══ DATA LISTING
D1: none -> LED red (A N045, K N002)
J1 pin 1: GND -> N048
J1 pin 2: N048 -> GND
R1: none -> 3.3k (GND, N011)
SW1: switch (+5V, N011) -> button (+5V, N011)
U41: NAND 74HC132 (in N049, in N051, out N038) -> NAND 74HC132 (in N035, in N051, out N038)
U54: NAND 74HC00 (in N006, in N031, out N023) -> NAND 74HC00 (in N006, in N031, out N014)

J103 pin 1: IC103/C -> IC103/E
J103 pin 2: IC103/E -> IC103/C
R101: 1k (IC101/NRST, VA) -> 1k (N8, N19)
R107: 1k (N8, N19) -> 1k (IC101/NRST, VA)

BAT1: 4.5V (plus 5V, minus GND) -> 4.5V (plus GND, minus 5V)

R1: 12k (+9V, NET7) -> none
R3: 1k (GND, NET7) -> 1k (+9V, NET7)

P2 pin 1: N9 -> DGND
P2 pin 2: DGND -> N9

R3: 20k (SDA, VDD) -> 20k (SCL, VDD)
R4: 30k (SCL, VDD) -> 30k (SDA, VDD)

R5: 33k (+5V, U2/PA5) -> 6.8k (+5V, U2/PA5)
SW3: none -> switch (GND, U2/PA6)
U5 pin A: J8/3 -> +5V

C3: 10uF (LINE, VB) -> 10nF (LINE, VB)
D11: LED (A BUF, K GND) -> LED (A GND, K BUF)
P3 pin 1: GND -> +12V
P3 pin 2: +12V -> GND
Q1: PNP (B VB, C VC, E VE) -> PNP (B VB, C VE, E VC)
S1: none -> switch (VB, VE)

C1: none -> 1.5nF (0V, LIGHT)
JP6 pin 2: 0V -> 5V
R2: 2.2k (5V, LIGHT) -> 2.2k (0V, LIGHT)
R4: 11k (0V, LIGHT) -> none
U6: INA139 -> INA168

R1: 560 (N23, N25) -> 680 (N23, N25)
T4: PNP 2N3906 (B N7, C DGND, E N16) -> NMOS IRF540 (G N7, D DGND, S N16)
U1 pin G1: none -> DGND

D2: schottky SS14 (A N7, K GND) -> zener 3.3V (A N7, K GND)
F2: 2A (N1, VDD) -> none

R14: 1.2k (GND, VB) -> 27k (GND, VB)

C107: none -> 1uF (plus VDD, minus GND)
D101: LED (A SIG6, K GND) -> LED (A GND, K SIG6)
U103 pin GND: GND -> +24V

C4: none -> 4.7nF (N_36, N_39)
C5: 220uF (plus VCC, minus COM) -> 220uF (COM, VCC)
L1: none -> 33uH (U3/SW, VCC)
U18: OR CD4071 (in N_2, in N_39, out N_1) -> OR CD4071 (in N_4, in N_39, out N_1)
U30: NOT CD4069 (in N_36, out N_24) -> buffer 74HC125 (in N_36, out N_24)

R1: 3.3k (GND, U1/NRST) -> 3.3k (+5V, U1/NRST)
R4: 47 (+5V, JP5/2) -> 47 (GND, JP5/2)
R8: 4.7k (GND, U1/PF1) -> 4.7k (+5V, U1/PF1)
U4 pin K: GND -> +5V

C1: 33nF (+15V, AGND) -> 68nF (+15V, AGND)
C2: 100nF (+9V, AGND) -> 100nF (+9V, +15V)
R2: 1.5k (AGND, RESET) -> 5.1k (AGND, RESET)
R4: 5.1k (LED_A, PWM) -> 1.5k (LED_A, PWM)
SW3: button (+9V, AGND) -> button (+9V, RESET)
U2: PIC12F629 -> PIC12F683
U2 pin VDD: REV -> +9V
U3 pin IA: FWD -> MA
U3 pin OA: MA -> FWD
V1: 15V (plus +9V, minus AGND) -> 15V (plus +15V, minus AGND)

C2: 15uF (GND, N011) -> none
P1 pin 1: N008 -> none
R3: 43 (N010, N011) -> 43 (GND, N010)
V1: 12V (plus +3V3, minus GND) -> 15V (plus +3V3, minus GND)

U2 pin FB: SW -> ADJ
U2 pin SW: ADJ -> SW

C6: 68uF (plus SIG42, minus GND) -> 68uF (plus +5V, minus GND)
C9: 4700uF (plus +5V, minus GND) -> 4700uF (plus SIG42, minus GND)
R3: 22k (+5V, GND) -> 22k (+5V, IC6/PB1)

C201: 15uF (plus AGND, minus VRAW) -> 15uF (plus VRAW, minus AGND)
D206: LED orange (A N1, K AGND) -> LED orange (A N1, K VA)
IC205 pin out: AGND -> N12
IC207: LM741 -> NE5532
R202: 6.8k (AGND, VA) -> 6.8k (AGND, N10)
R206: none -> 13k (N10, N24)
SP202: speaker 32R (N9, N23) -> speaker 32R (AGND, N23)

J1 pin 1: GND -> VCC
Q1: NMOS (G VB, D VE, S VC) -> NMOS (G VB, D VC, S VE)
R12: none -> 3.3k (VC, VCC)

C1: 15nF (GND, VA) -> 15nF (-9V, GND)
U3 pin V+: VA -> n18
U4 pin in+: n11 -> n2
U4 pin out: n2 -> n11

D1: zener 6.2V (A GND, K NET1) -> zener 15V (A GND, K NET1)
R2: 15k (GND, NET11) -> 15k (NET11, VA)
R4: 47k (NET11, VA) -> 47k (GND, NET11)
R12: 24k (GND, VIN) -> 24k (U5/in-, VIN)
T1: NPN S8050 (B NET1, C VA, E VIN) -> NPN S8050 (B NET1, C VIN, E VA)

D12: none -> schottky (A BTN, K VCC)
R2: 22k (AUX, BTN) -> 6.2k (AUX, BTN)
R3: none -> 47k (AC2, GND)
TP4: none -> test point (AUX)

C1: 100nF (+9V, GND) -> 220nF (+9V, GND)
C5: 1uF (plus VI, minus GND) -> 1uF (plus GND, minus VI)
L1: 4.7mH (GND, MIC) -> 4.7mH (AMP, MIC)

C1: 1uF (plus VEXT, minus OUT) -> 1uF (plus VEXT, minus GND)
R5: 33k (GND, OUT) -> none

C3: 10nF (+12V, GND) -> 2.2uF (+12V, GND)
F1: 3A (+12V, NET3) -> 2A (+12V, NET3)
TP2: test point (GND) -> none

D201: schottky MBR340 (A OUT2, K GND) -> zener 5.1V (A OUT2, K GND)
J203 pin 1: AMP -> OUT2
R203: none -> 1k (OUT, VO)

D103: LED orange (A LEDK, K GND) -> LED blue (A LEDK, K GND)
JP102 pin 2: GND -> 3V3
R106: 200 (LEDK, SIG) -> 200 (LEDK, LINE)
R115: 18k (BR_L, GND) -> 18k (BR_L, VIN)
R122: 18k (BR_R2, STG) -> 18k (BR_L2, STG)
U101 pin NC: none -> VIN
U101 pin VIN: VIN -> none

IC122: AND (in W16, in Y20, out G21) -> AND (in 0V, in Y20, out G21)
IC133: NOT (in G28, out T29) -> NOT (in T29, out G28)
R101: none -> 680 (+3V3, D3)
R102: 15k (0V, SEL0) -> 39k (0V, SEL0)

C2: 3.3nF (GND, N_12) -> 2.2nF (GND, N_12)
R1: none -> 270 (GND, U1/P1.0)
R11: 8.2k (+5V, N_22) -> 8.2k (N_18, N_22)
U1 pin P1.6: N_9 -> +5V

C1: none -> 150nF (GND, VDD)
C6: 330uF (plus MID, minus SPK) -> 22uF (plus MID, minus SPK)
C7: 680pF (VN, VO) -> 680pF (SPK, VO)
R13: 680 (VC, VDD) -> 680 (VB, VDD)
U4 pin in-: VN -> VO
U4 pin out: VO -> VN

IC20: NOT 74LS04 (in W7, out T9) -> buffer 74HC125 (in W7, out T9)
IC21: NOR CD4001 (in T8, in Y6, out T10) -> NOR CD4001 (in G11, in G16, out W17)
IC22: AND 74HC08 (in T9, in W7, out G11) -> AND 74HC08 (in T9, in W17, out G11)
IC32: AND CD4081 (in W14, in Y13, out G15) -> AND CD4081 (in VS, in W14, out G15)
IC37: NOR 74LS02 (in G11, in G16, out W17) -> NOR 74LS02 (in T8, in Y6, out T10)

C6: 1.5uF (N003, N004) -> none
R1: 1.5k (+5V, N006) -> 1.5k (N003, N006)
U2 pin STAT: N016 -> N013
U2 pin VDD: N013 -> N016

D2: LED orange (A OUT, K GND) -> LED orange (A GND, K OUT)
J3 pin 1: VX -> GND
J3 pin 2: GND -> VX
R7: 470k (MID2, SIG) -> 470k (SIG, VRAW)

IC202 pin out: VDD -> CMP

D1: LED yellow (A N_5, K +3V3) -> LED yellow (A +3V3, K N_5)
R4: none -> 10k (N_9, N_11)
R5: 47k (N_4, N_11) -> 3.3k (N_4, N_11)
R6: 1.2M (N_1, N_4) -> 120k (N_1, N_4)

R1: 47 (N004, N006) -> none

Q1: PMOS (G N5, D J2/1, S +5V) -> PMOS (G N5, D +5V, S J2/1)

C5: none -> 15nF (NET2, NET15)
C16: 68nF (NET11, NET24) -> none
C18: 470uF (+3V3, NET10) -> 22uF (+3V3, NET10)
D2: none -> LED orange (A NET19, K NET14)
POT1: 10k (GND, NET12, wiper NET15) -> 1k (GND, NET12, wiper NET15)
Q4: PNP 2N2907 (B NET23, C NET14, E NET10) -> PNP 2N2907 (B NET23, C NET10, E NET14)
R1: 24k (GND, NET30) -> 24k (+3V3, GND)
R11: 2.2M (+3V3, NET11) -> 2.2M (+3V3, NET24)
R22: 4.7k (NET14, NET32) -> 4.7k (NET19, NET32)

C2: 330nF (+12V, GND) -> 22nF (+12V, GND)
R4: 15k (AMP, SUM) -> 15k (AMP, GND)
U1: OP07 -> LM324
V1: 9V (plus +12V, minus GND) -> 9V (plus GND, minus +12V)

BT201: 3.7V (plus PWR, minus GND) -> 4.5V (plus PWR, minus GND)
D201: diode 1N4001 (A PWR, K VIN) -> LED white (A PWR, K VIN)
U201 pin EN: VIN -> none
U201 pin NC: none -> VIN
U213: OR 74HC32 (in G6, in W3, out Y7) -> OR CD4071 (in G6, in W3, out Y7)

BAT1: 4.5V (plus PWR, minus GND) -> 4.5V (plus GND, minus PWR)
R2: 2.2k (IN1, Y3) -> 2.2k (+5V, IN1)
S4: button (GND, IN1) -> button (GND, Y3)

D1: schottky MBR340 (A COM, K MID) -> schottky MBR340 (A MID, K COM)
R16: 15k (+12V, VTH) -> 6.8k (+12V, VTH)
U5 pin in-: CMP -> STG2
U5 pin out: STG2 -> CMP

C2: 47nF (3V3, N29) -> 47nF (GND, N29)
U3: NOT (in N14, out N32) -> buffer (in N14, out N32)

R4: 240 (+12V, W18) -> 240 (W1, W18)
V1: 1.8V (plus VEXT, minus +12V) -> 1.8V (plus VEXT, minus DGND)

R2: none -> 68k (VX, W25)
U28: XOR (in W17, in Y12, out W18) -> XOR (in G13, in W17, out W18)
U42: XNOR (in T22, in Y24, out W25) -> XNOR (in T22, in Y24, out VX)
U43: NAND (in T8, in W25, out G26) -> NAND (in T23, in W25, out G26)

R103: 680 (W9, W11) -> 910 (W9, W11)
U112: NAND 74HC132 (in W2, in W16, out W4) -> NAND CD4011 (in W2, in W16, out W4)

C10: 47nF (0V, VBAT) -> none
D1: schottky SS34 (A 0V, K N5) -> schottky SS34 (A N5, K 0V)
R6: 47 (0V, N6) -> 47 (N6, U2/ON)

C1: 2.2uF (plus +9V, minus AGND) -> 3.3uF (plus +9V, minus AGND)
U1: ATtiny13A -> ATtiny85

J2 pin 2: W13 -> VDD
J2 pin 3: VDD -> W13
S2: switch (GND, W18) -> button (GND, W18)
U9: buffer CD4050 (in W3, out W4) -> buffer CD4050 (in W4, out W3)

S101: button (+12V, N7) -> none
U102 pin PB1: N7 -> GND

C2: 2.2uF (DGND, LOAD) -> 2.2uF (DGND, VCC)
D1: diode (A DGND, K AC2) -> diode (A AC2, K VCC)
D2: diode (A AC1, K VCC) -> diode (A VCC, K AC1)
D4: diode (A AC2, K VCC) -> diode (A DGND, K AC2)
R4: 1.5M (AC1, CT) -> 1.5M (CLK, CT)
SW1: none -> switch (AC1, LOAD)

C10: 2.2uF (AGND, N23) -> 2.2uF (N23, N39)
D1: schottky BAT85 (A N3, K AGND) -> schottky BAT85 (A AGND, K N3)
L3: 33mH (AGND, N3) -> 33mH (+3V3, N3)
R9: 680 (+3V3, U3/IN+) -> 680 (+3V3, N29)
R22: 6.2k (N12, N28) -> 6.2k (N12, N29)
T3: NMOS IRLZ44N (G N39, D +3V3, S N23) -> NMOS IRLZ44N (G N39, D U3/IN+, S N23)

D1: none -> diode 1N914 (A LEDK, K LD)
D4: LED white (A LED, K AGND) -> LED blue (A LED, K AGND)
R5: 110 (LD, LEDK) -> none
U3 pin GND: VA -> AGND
════
▶ WORK ITEM
Would you please repeat exactly the lines above, starting at the line with "C1: 2.2uF (plus" and stopping at the line with "R9: 680 (+3V3, U3/IN+) -> 680 (+3V3, N29)", both included?

▶ FINISHED EXERCISE
C1: 2.2uF (plus +9V, minus AGND) -> 3.3uF (plus +9V, minus AGND)
U1: ATtiny13A -> ATtiny85

J2 pin 2: W13 -> VDD
J2 pin 3: VDD -> W13
S2: switch (GND, W18) -> button (GND, W18)
U9: buffer CD4050 (in W3, out W4) -> buffer CD4050 (in W4, out W3)

S101: button (+12V, N7) -> none
U102 pin PB1: N7 -> GND

C2: 2.2uF (DGND, LOAD) -> 2.2uF (DGND, VCC)
D1: diode (A DGND, K AC2) -> diode (A AC2, K VCC)
D2: diode (A AC1, K VCC) -> diode (A VCC, K AC1)
D4: diode (A AC2, K VCC) -> diode (A DGND, K AC2)
R4: 1.5M (AC1, CT) -> 1.5M (CLK, CT)
SW1: none -> switch (AC1, LOAD)

C10: 2.2uF (AGND, N23) -> 2.2uF (N23, N39)
D1: schottky BAT85 (A N3, K AGND) -> schottky BAT85 (A AGND, K N3)
L3: 33mH (AGND, N3) -> 33mH (+3V3, N3)
R9: 680 (+3V3, U3/IN+) -> 680 (+3V3, N29)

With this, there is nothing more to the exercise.